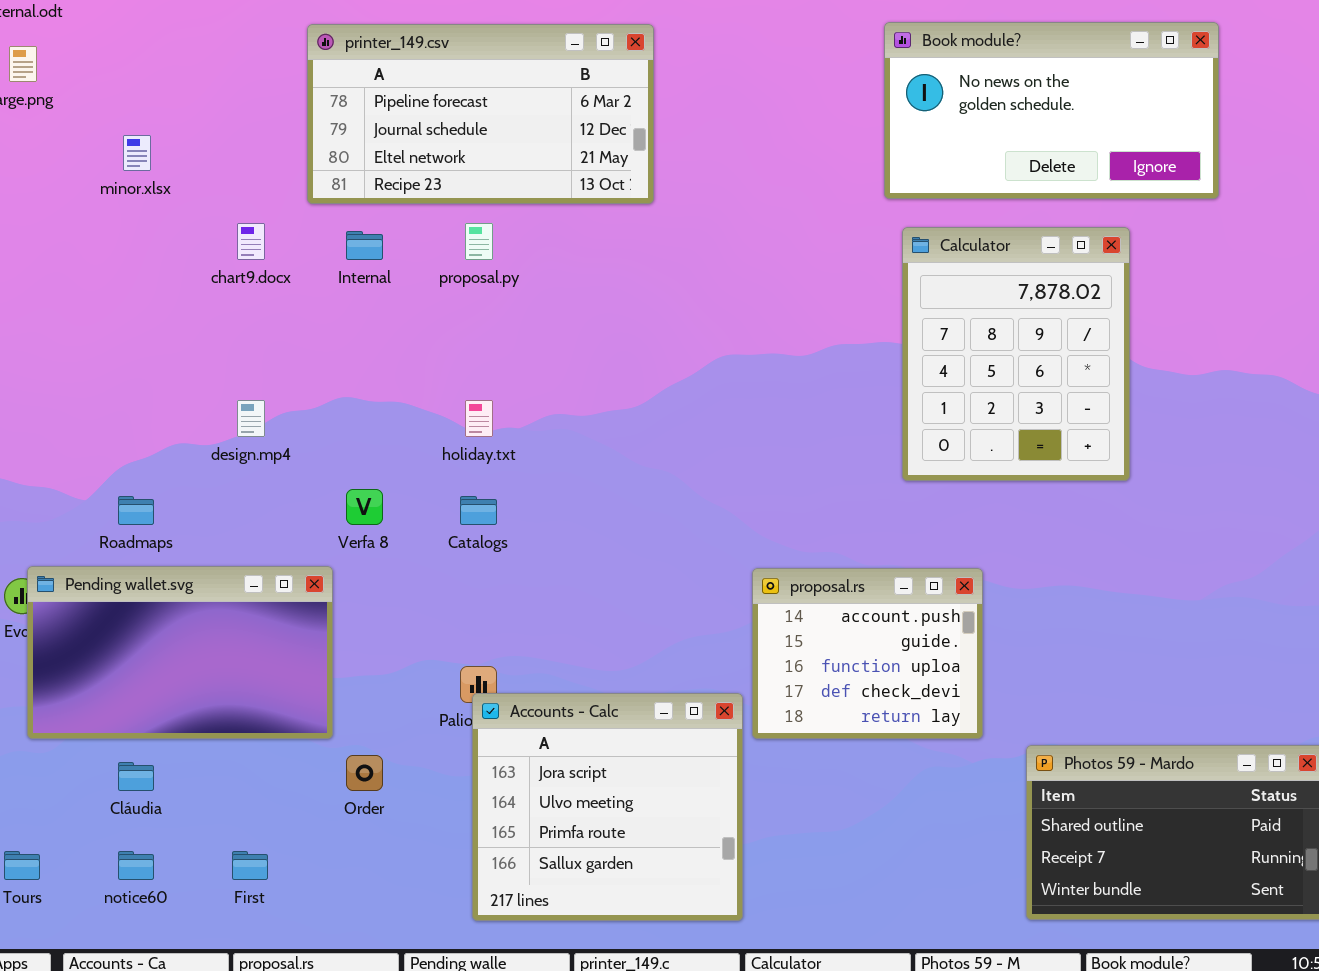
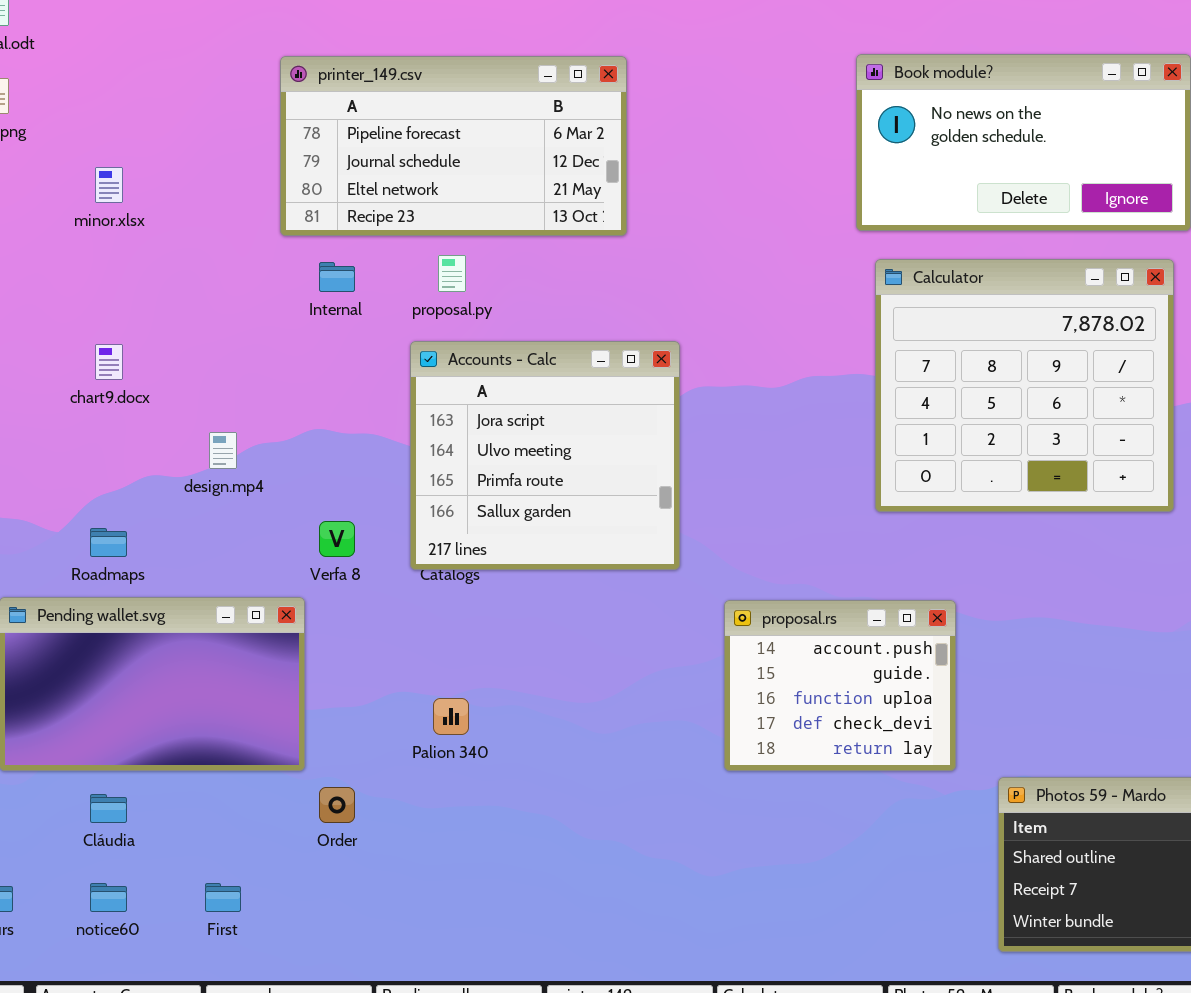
chart9.docx: [237,223,265,260] -> [95,344,123,380], moved
Calculator: [902,227,1130,481] -> [875,259,1174,512], resized
Accounts - Calc: [472,693,743,921] -> [410,341,680,570], moved

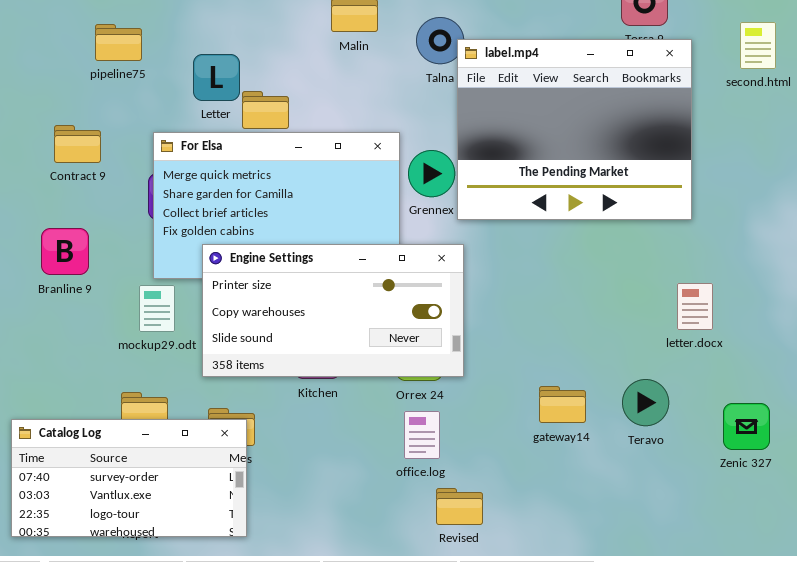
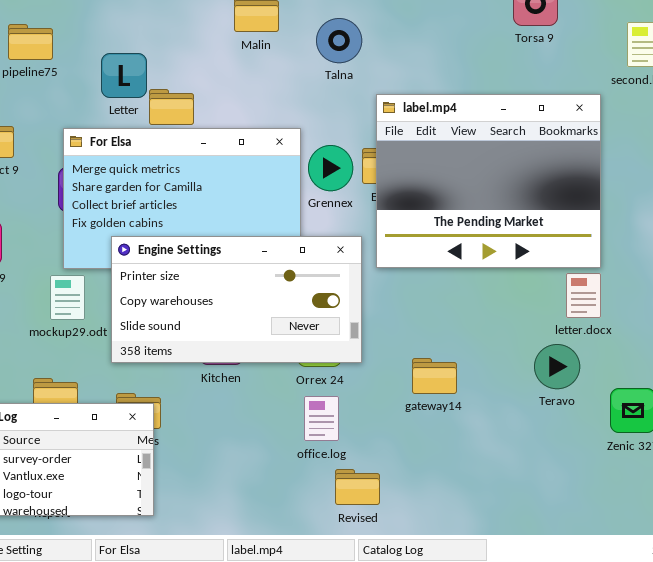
label.mp4: [457,39,692,220] -> [376,94,601,268], moved
Teravo: [622,379,669,426] -> [534,344,580,389], moved
gateway14: [539,386,586,423] -> [412,358,457,394], moved

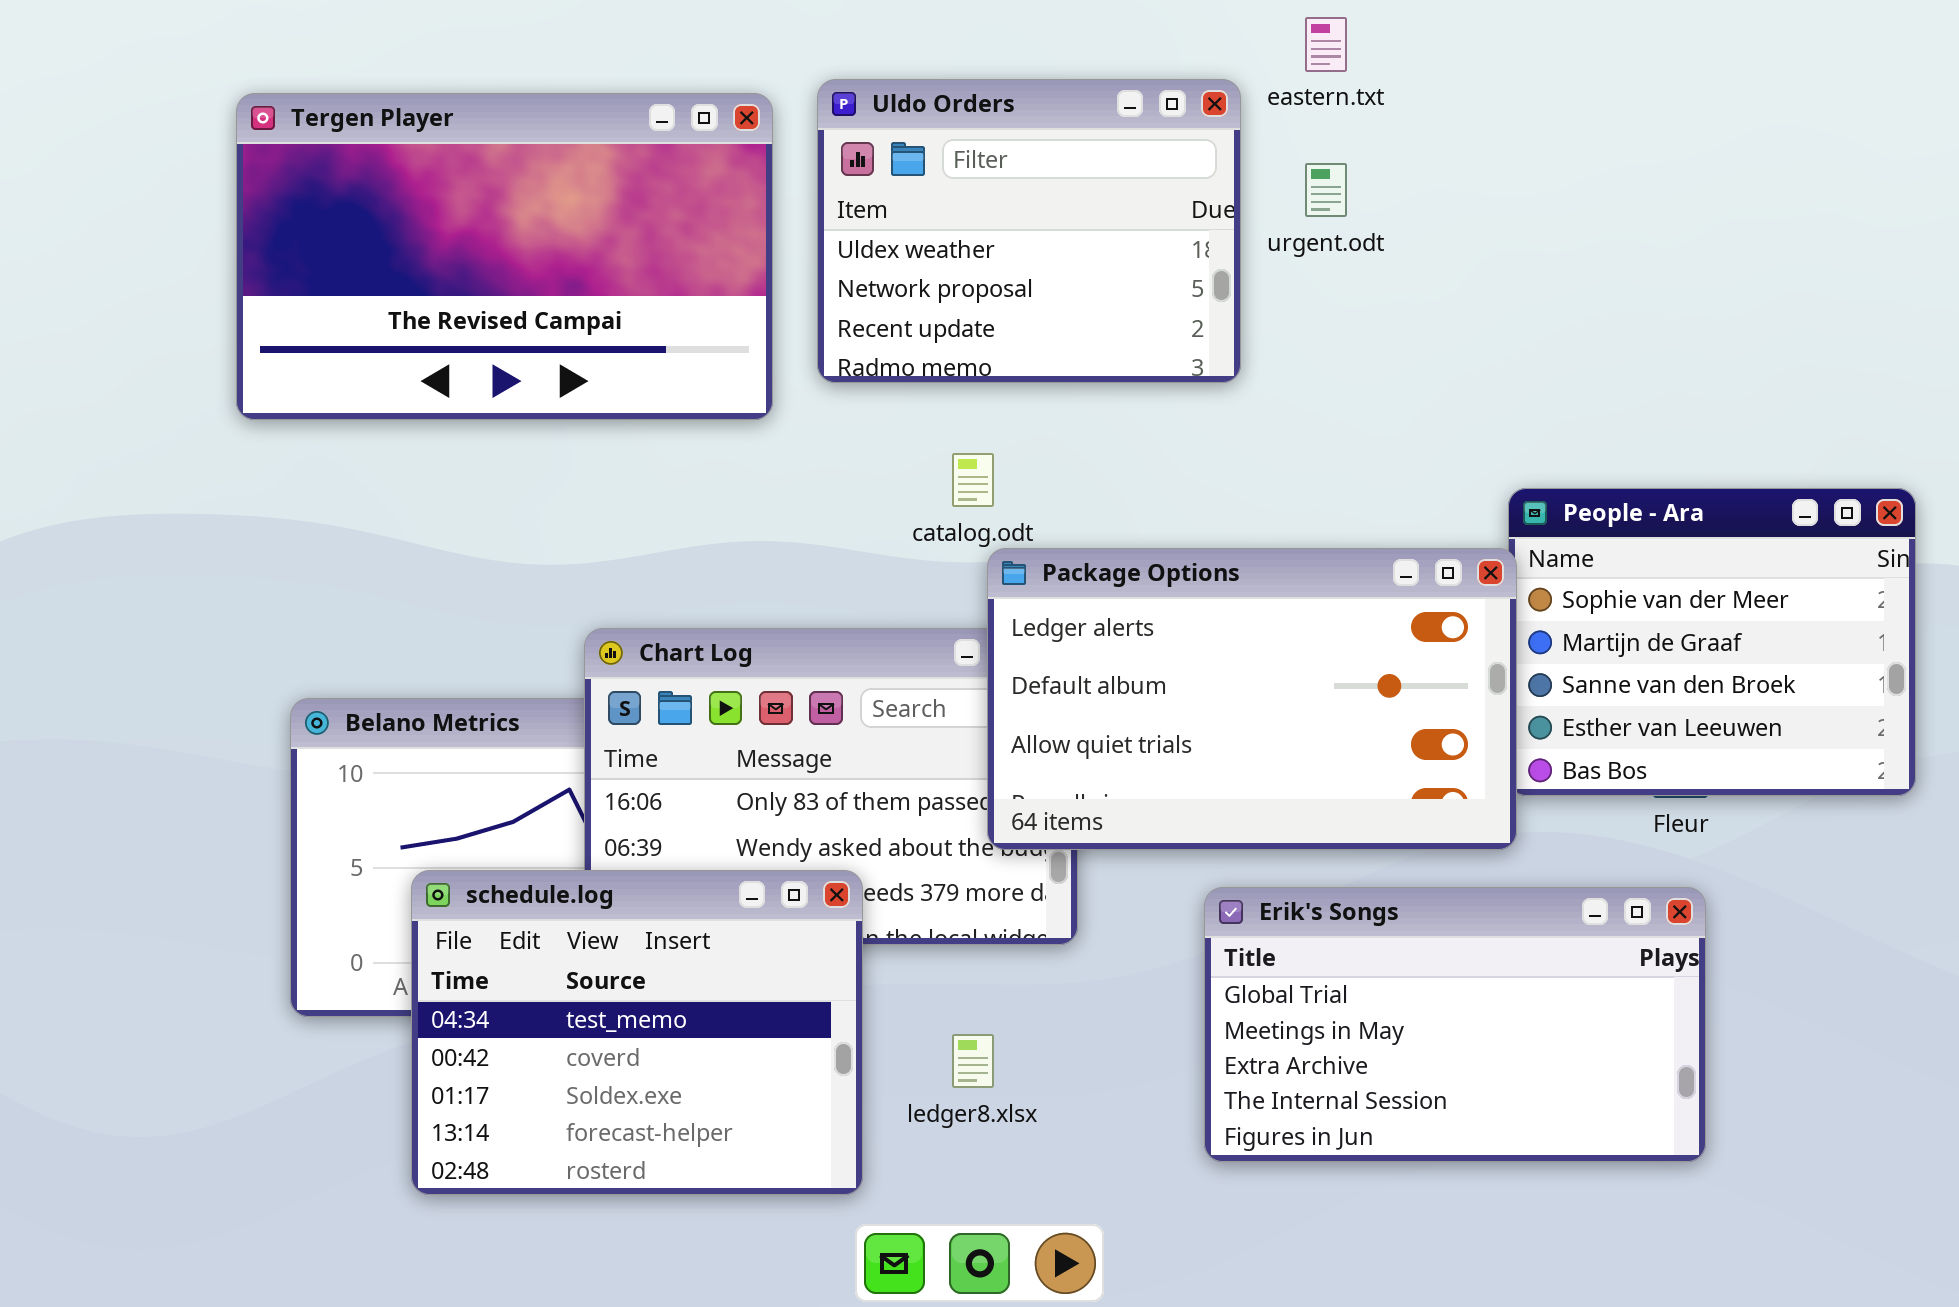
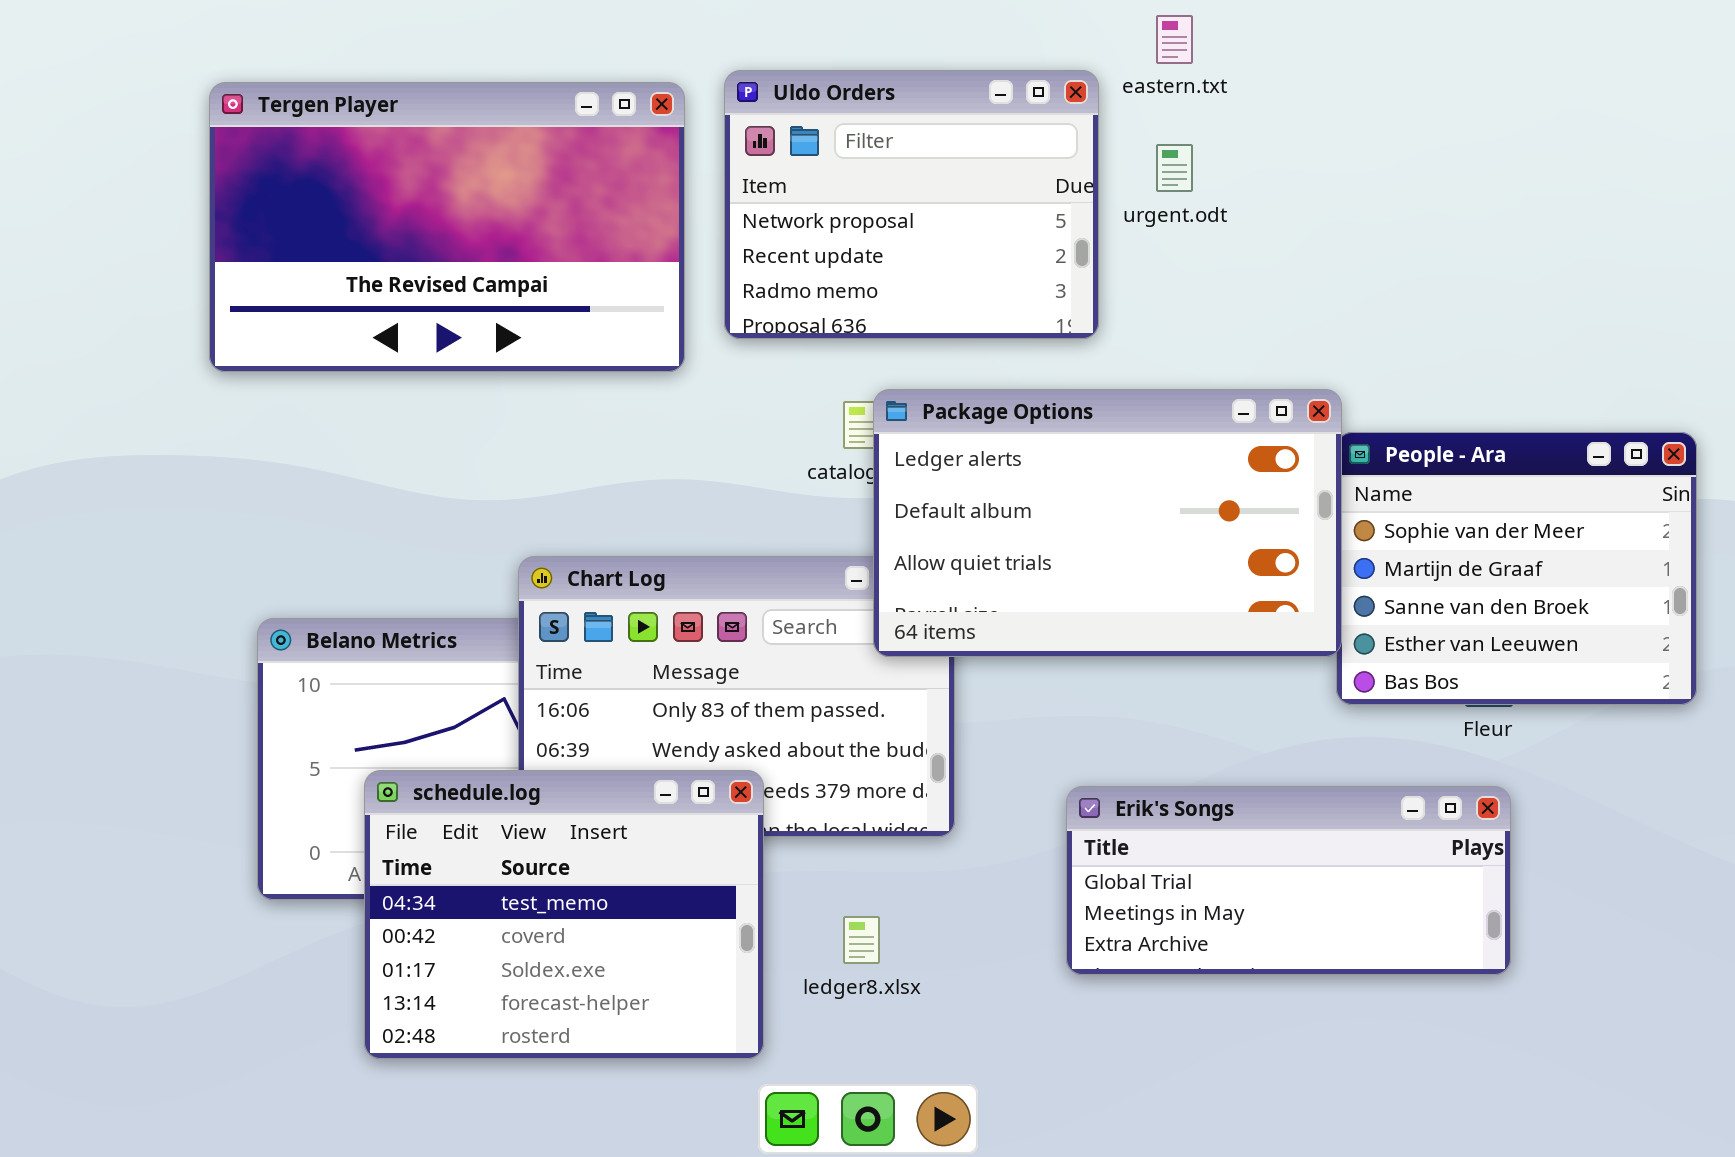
Uldo Orders: [817,79,1241,383] -> [724,70,1099,339], scrolled down 1 row
Package Options: [987,548,1517,850] -> [873,389,1342,657], moved
Erik's Songs: [1204,887,1706,1162] -> [1066,786,1511,975], resized

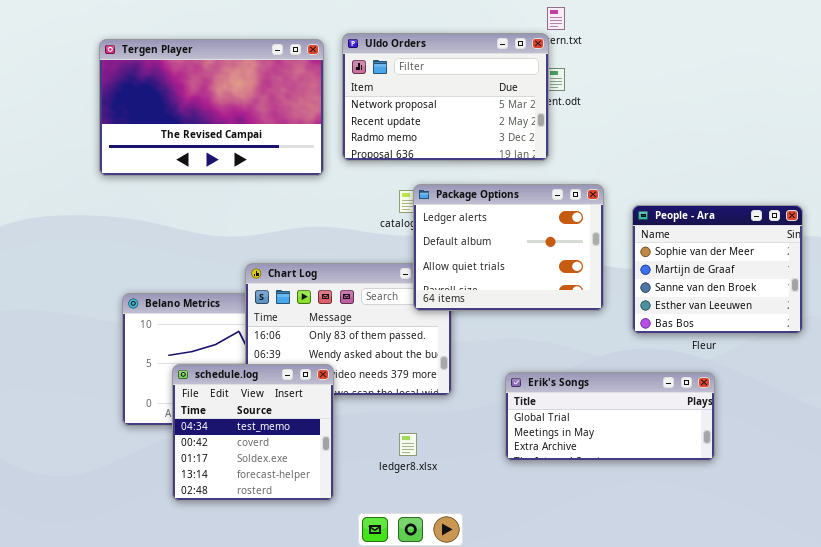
Uldo Orders: [724,70,1099,339] -> [342,33,549,161], resized
Package Options: [873,389,1342,657] -> [413,184,604,311], resized
schedule.log: [364,770,764,1059] -> [172,364,334,501], resized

_ _ _ _ _

* _Try it_
In the listing above, which lines include the string "Package"? Return every one of them.

* _Solution to this problem_
Package Options: [987,548,1517,850] -> [873,389,1342,657], moved
Package Options: [873,389,1342,657] -> [413,184,604,311], resized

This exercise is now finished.